Revision comparison data:

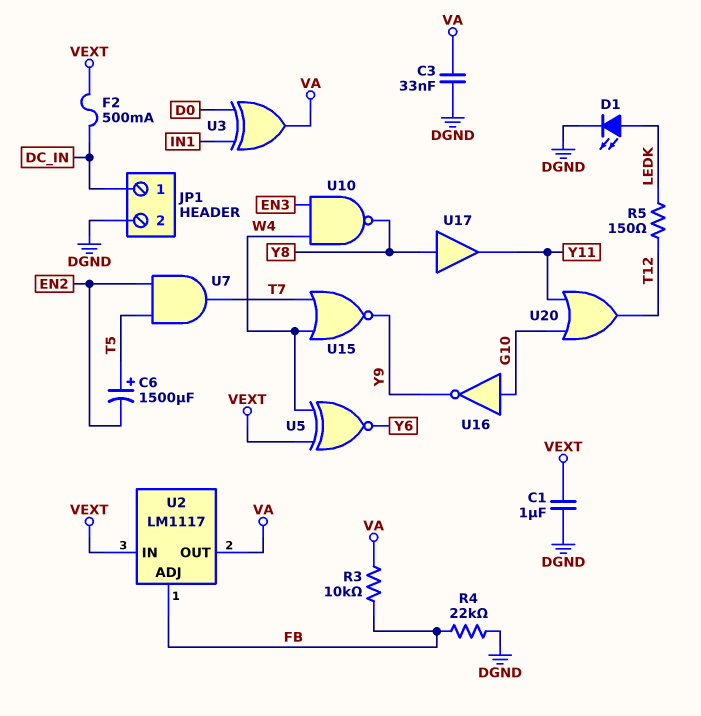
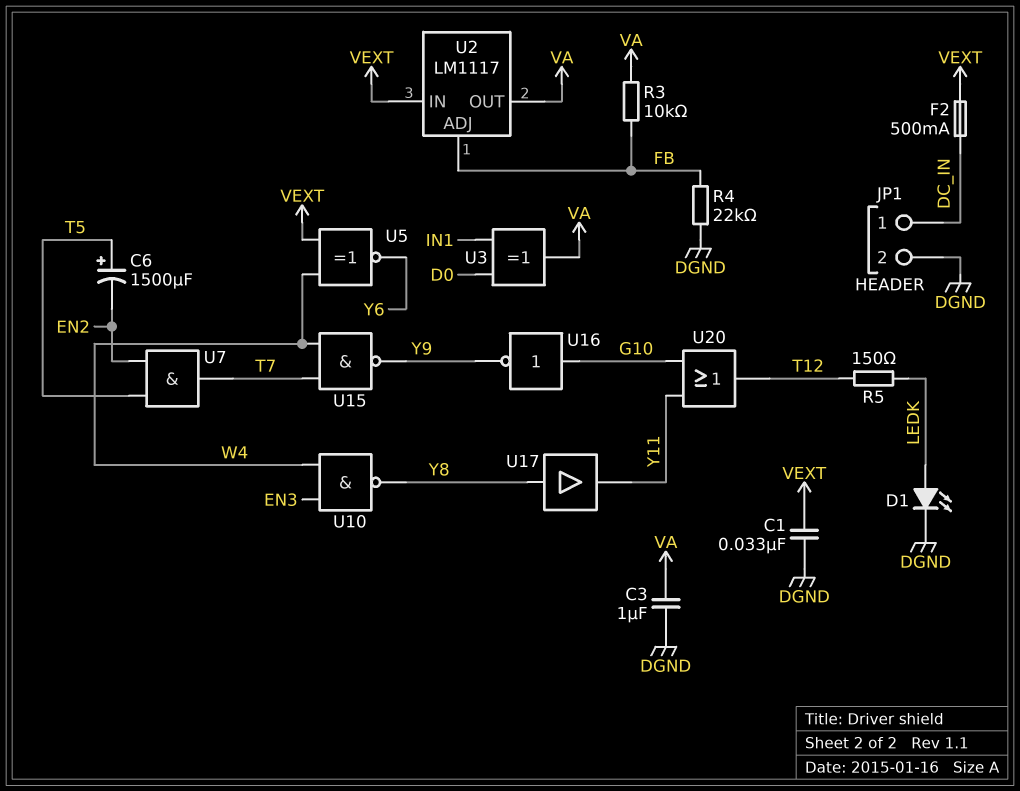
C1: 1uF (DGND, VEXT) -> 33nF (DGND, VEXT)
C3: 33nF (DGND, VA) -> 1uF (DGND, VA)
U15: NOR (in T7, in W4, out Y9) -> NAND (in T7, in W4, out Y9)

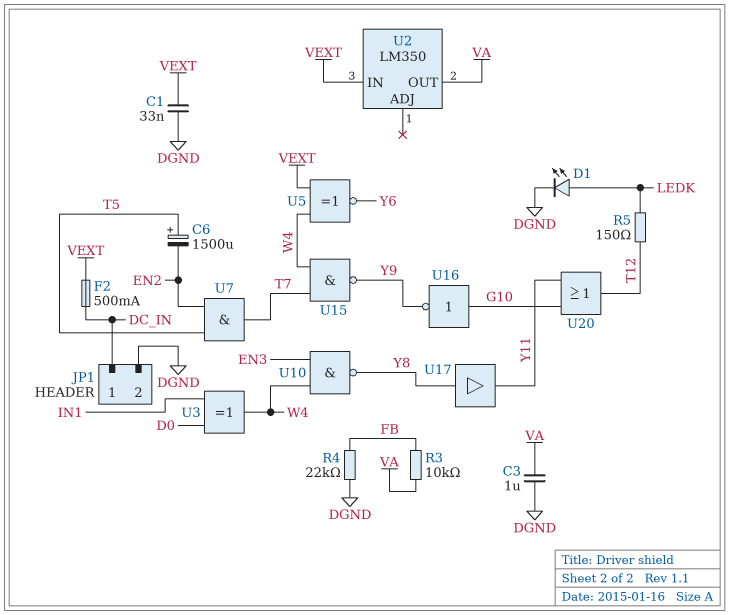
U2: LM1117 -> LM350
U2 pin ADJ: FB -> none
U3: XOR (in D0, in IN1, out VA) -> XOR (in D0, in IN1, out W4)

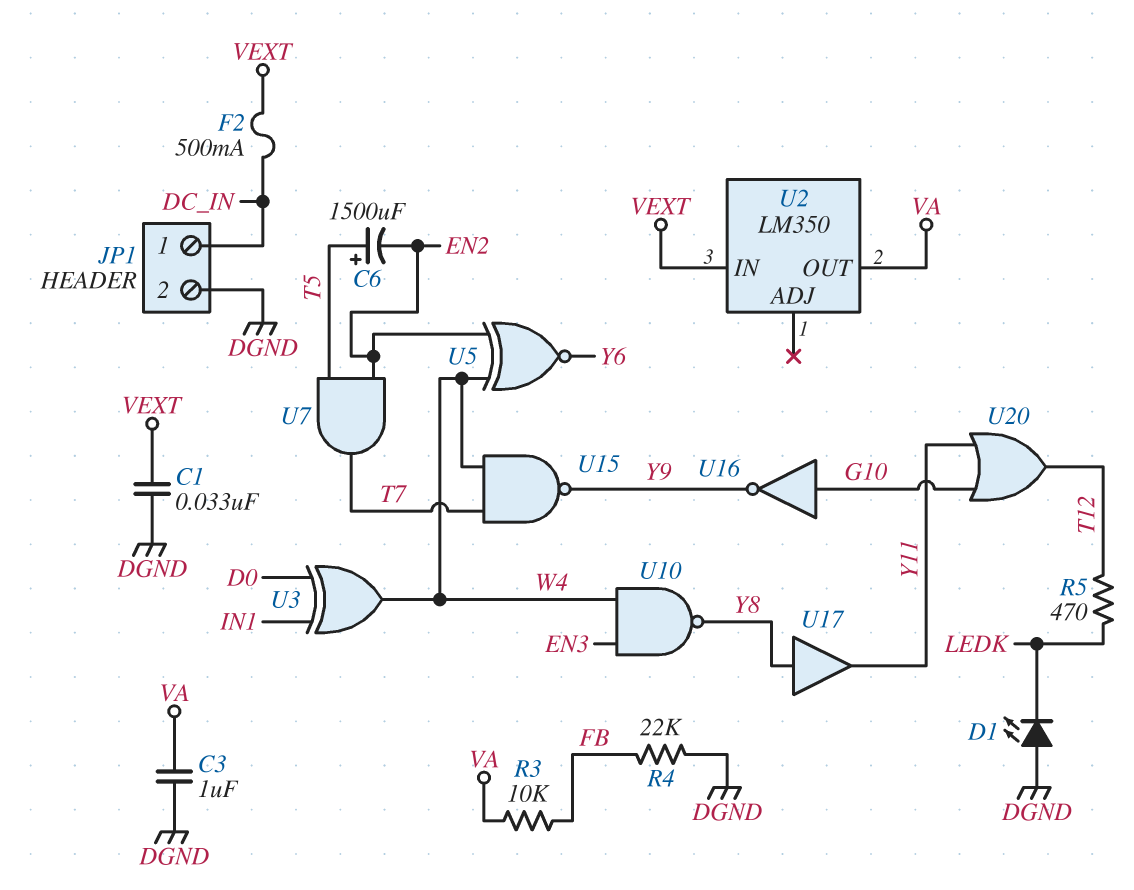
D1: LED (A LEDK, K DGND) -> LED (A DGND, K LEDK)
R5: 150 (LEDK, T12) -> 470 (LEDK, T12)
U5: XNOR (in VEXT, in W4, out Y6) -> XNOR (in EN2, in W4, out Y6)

--

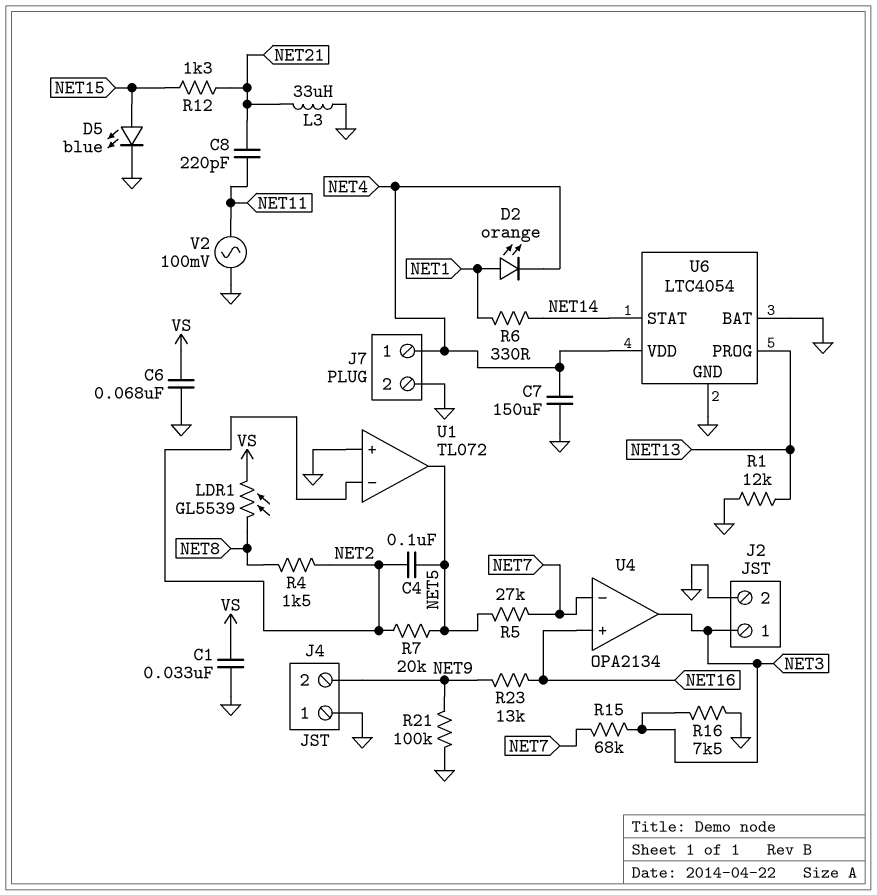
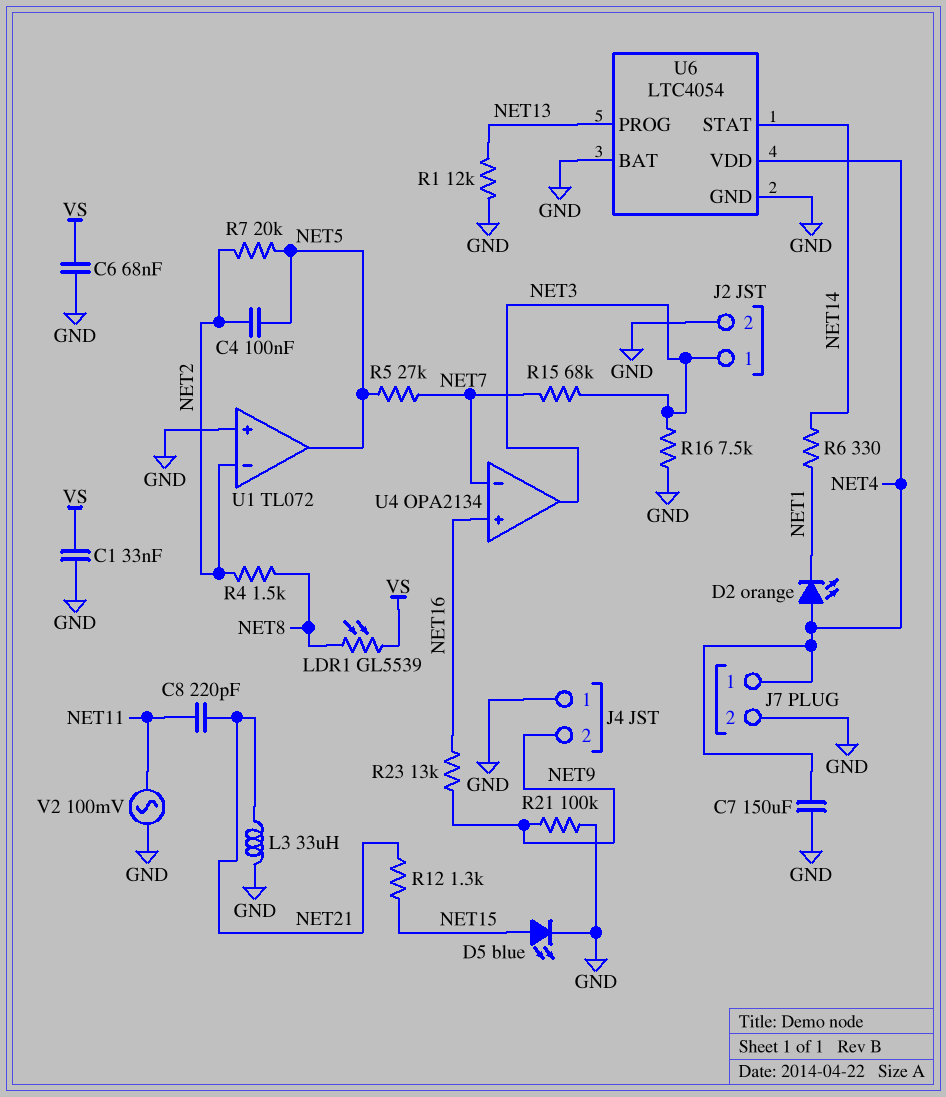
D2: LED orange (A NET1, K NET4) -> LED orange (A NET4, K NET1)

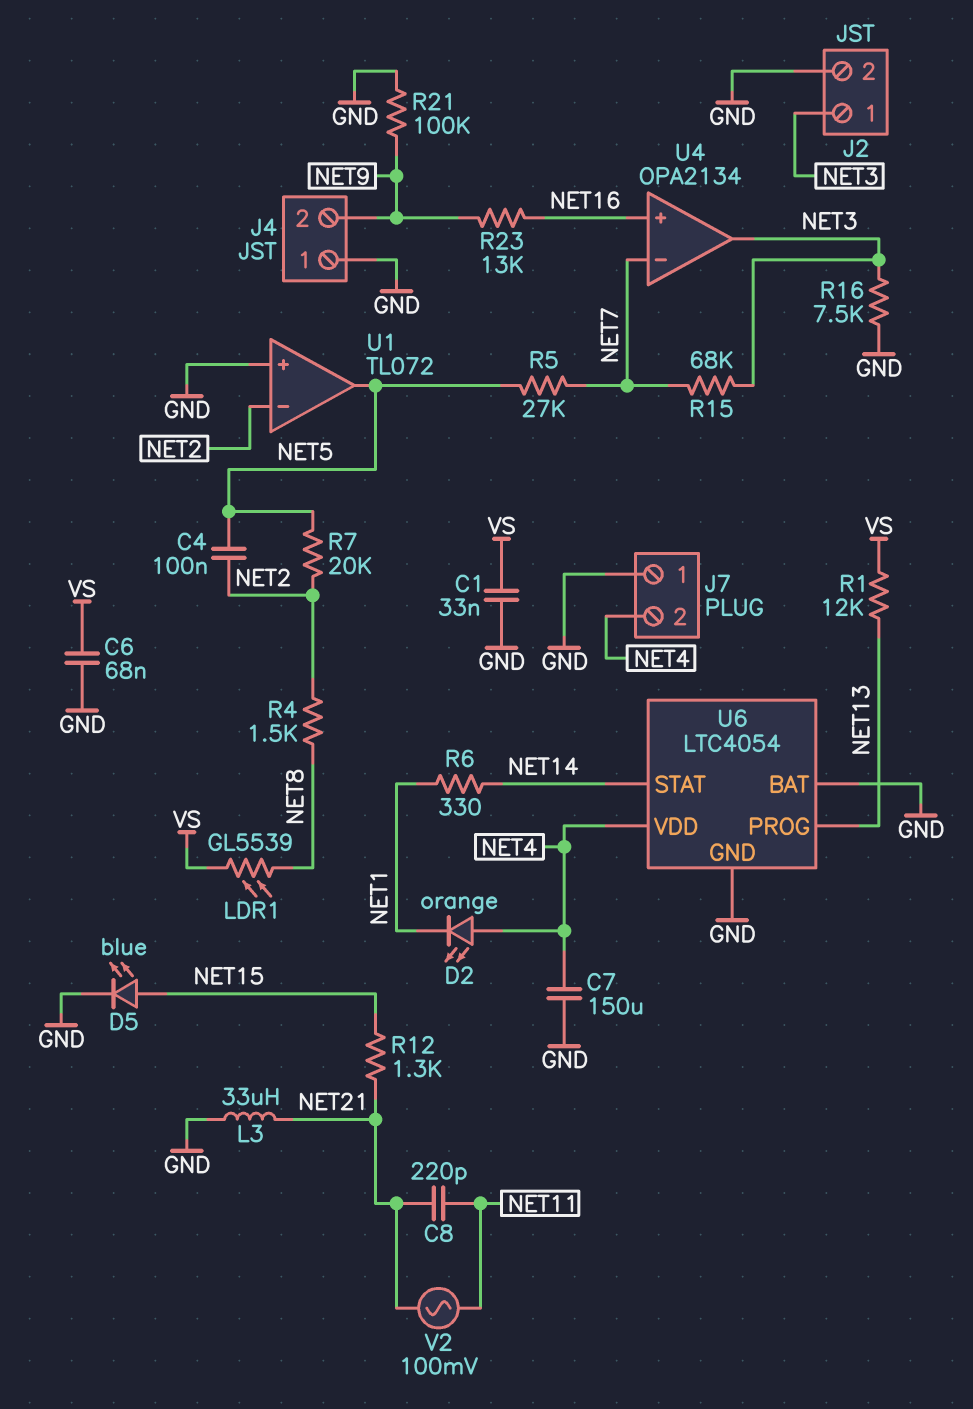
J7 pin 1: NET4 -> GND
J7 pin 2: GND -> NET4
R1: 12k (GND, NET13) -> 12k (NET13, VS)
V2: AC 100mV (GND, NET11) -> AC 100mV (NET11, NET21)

> **To do**:
Both the line containing "D1: LED (A LEDK, K" and the line containing "U5: XNOR (in" belong in the answer. Print them and every line above that falls between them exactly, and no others.

> **Solved problem**:
D1: LED (A LEDK, K DGND) -> LED (A DGND, K LEDK)
R5: 150 (LEDK, T12) -> 470 (LEDK, T12)
U5: XNOR (in VEXT, in W4, out Y6) -> XNOR (in EN2, in W4, out Y6)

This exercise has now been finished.